[Colored object listings]
··········

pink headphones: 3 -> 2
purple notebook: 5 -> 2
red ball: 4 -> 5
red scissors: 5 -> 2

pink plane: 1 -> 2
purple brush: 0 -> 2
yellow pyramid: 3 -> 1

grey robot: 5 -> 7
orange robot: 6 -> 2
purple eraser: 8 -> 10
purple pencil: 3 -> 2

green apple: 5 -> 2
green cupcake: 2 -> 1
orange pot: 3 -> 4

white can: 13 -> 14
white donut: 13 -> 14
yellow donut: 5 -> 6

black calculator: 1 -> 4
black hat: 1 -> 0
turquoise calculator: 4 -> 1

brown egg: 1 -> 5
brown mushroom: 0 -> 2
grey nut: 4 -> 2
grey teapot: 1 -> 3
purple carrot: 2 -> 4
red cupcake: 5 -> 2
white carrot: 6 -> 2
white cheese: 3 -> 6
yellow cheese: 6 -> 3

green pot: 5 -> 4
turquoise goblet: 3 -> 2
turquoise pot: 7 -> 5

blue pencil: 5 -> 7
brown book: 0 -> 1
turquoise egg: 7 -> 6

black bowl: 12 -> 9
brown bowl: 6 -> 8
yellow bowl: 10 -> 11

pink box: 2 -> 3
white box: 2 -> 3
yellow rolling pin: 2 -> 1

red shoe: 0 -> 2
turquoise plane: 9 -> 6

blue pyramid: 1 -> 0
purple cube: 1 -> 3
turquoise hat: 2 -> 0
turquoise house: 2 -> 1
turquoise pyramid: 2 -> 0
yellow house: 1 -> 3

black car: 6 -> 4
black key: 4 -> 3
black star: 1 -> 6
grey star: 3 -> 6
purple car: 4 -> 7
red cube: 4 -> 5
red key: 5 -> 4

··········

**Problem to solve**
Copy every line from the records above that contains the string "purple".

**The completed task**
purple notebook: 5 -> 2
purple brush: 0 -> 2
purple eraser: 8 -> 10
purple pencil: 3 -> 2
purple carrot: 2 -> 4
purple cube: 1 -> 3
purple car: 4 -> 7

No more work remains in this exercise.